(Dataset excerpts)
■ ■ ■

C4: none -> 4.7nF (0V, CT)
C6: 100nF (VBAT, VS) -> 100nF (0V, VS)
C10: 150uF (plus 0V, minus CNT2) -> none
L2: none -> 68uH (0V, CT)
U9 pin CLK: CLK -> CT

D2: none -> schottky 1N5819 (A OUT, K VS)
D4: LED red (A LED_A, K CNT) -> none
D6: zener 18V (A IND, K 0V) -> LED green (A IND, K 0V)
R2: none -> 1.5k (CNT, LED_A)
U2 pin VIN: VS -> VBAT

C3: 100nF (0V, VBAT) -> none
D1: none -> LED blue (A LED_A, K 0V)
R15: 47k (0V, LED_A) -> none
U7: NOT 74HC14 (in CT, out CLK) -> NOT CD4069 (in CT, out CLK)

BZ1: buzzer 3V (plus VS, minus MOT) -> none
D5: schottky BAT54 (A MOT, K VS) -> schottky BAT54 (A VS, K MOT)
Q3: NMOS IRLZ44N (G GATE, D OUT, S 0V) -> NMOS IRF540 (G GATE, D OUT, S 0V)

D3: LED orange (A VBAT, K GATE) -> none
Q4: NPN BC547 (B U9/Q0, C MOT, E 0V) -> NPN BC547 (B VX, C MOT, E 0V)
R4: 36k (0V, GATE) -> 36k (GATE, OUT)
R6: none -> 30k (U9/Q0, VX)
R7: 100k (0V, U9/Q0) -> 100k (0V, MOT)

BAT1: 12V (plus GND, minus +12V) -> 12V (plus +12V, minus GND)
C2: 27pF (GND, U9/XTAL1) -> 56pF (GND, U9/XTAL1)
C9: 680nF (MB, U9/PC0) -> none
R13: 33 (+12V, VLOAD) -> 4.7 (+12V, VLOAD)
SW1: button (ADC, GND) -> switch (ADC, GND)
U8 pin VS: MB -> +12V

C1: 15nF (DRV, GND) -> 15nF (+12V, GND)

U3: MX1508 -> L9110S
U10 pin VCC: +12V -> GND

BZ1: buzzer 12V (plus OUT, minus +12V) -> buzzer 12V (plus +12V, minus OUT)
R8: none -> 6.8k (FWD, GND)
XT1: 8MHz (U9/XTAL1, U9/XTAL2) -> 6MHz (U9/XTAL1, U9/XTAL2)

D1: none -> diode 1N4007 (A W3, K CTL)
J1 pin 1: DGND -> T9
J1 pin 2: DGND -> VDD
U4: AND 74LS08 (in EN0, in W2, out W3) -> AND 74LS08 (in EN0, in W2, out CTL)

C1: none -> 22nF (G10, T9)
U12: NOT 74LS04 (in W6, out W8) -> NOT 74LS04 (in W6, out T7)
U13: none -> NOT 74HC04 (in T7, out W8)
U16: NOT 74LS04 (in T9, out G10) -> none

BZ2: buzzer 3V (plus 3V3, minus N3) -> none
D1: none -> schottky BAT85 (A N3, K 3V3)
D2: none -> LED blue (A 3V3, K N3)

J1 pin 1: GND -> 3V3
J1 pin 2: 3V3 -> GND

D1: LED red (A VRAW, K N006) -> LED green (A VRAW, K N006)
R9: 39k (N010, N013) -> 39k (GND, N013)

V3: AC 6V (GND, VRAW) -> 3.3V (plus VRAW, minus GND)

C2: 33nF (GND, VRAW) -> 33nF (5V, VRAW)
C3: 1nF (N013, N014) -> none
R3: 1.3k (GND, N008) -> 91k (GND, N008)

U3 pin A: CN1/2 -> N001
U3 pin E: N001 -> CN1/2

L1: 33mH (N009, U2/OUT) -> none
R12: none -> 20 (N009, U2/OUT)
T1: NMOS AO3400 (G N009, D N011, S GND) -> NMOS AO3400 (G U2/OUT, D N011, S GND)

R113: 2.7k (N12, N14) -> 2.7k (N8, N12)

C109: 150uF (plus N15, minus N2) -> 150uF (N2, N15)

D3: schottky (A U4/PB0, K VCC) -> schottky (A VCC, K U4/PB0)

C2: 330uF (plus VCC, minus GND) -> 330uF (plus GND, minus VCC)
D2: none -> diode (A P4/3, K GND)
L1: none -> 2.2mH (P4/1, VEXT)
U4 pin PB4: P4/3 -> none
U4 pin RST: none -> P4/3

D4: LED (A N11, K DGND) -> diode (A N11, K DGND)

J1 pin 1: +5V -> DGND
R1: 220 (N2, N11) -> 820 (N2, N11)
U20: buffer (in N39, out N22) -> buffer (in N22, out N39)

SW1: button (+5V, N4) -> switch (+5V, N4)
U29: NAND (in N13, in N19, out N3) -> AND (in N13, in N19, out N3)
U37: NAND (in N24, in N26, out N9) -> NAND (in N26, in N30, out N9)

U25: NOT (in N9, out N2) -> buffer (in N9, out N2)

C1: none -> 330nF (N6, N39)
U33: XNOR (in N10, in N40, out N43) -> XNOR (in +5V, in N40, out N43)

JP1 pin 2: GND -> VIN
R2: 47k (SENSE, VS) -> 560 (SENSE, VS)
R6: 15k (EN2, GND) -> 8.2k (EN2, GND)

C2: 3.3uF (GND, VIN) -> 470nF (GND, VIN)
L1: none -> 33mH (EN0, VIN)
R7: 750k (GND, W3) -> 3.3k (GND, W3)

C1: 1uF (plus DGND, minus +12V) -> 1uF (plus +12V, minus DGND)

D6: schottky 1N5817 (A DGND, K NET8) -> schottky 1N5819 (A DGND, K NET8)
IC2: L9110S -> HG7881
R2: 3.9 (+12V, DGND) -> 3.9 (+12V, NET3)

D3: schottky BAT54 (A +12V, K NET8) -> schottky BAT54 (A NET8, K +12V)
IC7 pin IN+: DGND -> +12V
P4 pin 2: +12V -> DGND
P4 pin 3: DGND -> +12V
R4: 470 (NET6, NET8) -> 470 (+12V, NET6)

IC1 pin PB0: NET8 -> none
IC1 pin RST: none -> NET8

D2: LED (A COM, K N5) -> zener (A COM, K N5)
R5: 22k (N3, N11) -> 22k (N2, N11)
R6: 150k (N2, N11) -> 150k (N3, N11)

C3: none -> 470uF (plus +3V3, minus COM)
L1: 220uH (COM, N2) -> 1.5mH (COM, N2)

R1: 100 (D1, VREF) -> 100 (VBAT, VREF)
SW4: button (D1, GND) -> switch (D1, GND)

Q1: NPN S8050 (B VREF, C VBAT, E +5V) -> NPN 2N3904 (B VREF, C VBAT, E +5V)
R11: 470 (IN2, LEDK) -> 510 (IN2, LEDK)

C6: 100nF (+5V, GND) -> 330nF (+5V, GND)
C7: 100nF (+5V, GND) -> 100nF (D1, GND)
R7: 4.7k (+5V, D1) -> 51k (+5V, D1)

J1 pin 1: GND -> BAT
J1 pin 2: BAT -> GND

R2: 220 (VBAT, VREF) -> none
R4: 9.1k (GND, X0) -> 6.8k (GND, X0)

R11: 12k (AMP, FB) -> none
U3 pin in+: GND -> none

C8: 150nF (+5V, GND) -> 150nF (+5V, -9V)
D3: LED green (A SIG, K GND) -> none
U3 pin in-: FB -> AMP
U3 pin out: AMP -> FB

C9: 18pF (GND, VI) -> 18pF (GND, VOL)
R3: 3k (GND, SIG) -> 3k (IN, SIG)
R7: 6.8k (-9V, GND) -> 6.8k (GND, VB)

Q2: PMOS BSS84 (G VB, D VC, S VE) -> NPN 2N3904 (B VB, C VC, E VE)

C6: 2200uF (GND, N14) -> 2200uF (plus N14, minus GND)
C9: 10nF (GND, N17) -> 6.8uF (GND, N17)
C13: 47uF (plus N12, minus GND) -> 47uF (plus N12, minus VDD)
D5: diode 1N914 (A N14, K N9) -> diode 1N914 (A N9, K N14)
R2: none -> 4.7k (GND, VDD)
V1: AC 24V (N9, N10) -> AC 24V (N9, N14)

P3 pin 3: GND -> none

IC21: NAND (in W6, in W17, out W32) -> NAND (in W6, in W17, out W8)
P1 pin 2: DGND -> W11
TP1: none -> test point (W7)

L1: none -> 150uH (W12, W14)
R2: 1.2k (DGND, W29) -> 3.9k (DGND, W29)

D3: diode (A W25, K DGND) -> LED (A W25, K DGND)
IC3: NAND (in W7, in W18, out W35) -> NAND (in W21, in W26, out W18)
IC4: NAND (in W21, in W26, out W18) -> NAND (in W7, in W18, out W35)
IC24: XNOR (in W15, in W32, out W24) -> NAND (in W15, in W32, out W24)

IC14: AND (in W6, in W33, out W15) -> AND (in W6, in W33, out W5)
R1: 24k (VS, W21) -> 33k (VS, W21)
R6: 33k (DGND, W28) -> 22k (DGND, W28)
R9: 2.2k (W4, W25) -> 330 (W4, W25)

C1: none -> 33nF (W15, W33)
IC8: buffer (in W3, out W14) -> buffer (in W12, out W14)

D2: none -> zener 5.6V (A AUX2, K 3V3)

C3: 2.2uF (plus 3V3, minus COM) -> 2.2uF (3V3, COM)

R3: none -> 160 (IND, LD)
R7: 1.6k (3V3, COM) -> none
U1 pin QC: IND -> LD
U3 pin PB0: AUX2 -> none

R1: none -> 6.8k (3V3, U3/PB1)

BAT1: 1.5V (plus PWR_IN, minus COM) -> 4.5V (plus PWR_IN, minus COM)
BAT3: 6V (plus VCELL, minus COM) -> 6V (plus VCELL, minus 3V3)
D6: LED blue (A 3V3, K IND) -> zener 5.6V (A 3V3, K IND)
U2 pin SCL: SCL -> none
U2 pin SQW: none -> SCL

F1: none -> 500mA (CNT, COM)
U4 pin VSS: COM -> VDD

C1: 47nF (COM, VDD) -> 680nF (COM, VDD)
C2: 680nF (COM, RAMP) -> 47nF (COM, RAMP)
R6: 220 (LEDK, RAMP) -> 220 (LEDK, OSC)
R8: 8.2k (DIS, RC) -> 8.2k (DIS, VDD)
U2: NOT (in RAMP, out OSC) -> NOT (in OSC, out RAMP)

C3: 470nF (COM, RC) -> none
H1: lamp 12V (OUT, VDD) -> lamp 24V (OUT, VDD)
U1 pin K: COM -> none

■ ■ ■

From the entries above, select each line containing the string "LEDK".

R11: 470 (IN2, LEDK) -> 510 (IN2, LEDK)
R6: 220 (LEDK, RAMP) -> 220 (LEDK, OSC)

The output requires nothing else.